» TRY IT
Look through the entries below and count the lines with the word "cupcake" in them; give only the number.

» STUDY MATERIAL
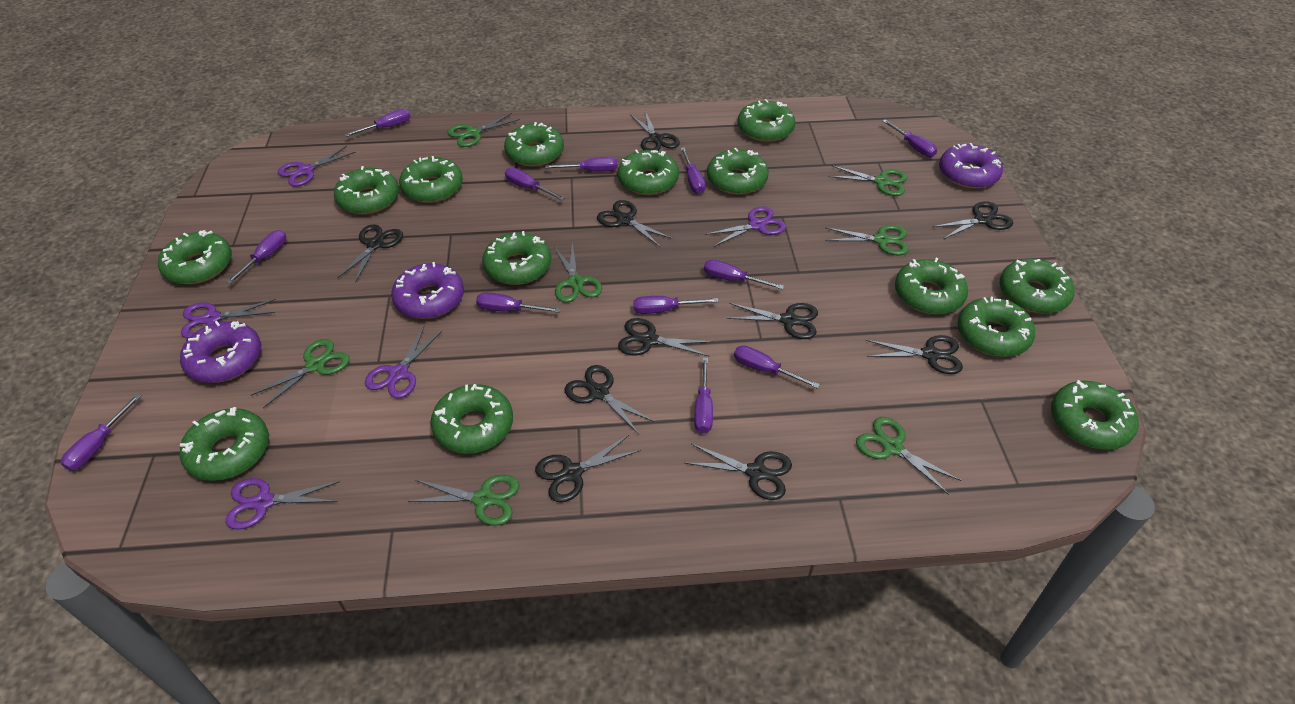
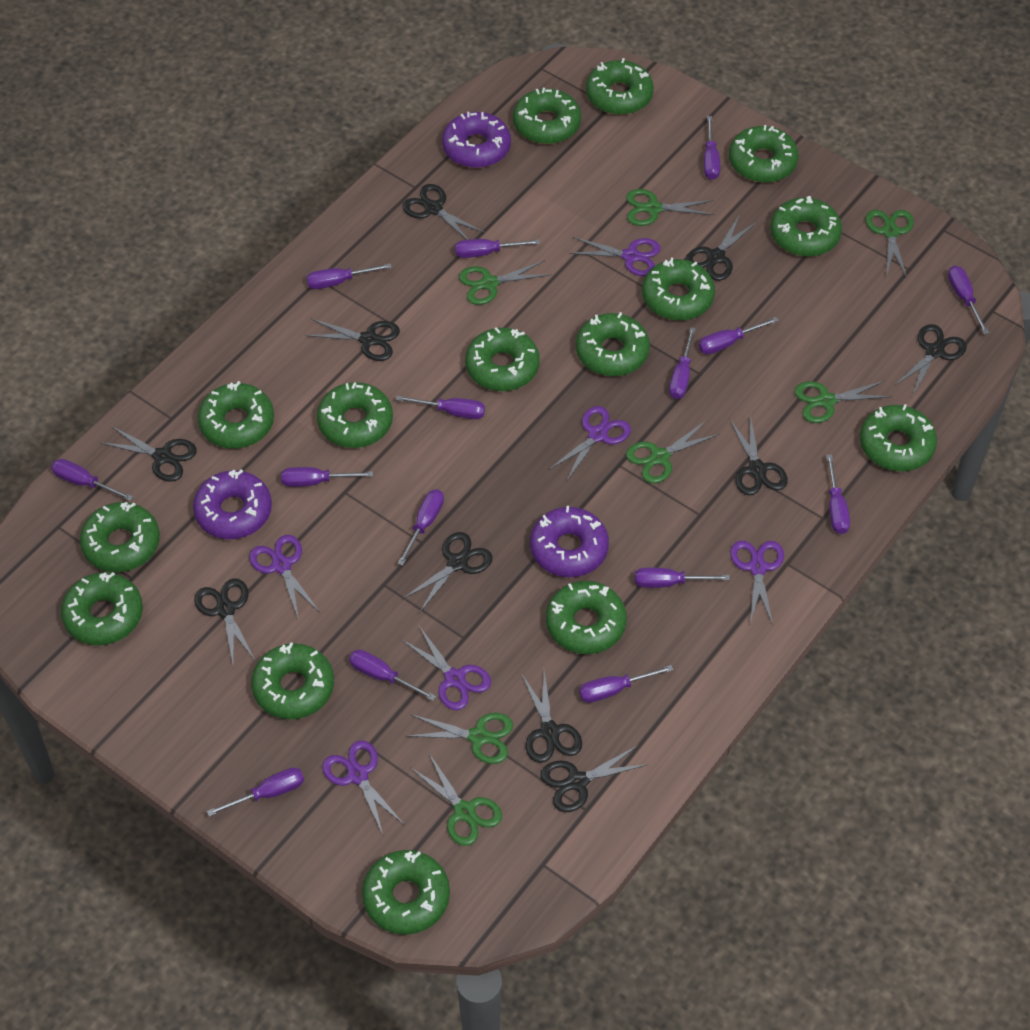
green donut: [158,230,232,284] [179,407,269,481] [334,166,399,214] [399,156,463,203] [431,384,513,454] [482,231,551,285] [504,122,564,167] [618,149,679,195] [707,148,769,195] [738,99,795,142] [895,258,968,314] [958,297,1035,357] [1000,258,1075,314] [1051,380,1139,450] = 14 -> [61,572,143,645] [80,502,160,572] [198,381,274,449] [251,642,334,719] [317,382,393,448] [362,850,450,935] [465,327,540,391] [513,88,581,144] [546,581,627,654] [576,312,650,376] [586,58,654,115] [642,258,715,320] [729,125,799,182] [770,196,842,257] [860,404,937,471] = 15
purple scissors: [181,299,276,338] [225,478,340,530] [278,146,356,187] [365,326,442,398] [704,206,786,246] = 5 -> [249,535,320,620] [322,740,404,835] [401,626,491,710] [550,406,631,481] [569,237,661,276] [730,541,784,625] = 6
purple screwdriver: [61,394,142,471] [226,230,286,284] [344,109,411,137] [476,292,561,313] [505,168,564,200] [545,157,618,171] [633,296,718,314] [680,147,706,194] [694,357,713,433] [704,260,784,290] [734,345,820,389] [883,119,937,157] = 12 -> [51,459,133,501] [207,767,304,817] [281,467,373,487] [307,263,392,289] [349,650,436,701] [396,396,485,419] [397,490,444,566] [455,239,540,258] [579,665,673,703] [635,568,730,588] [669,327,696,399] [698,317,779,354] [704,116,720,180] [826,455,850,534] [948,266,989,334] = 15

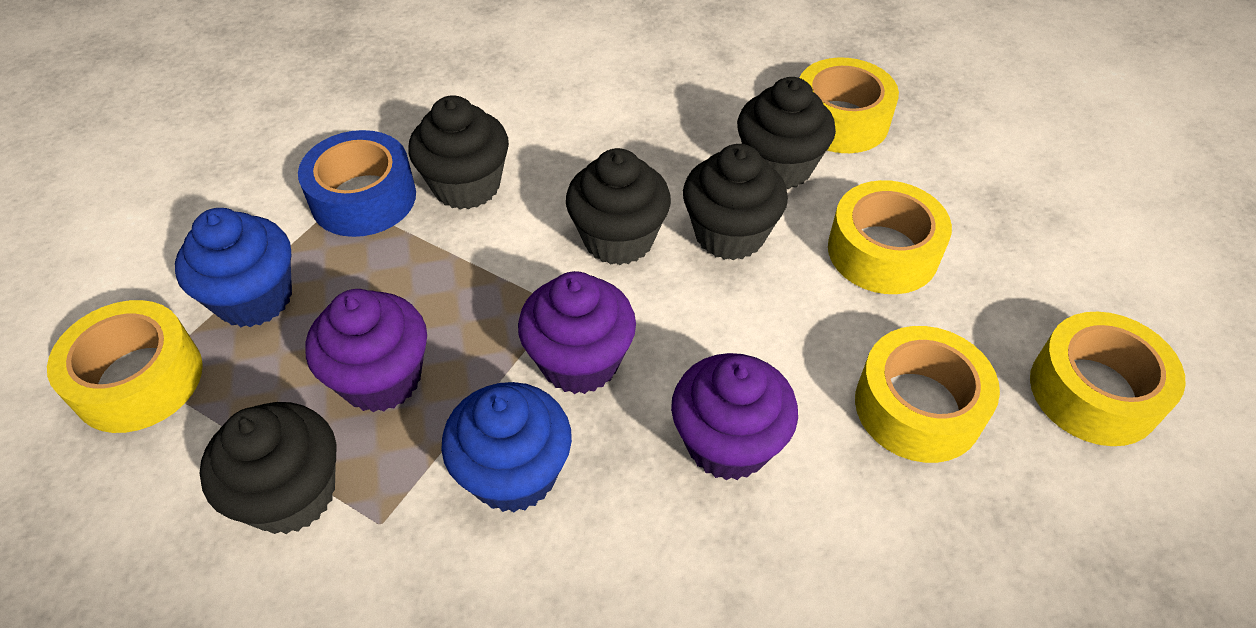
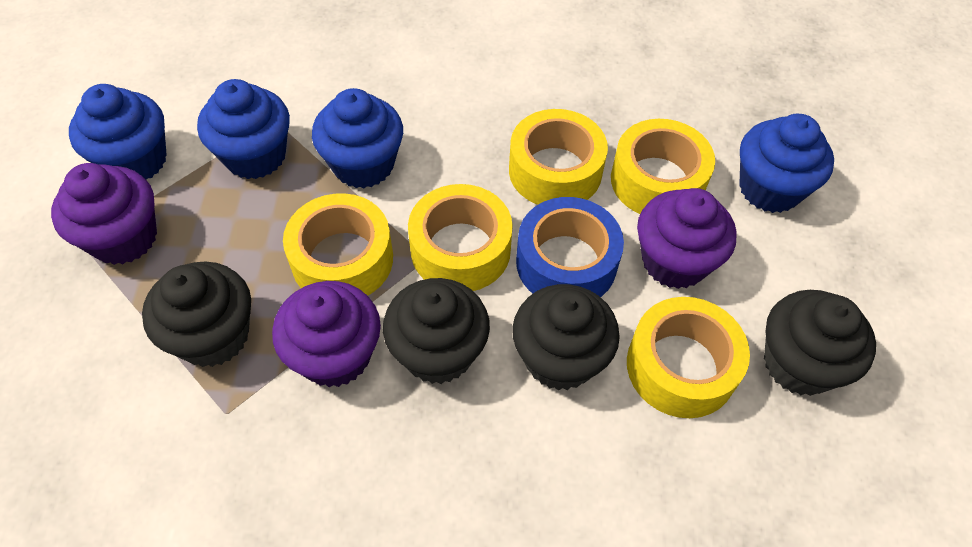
black cupcake: [200,402,336,534] [408,95,509,210] [566,148,671,265] [683,144,788,261] [737,77,836,189] = 5 -> [142,261,251,367] [383,278,490,384] [512,284,620,391] [764,290,876,396] = 4
blue cupcake: [175,208,292,327] [441,382,572,512] = 2 -> [69,84,167,180] [197,79,290,179] [312,88,403,188] [739,114,834,213] = 4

» SOLUTION
2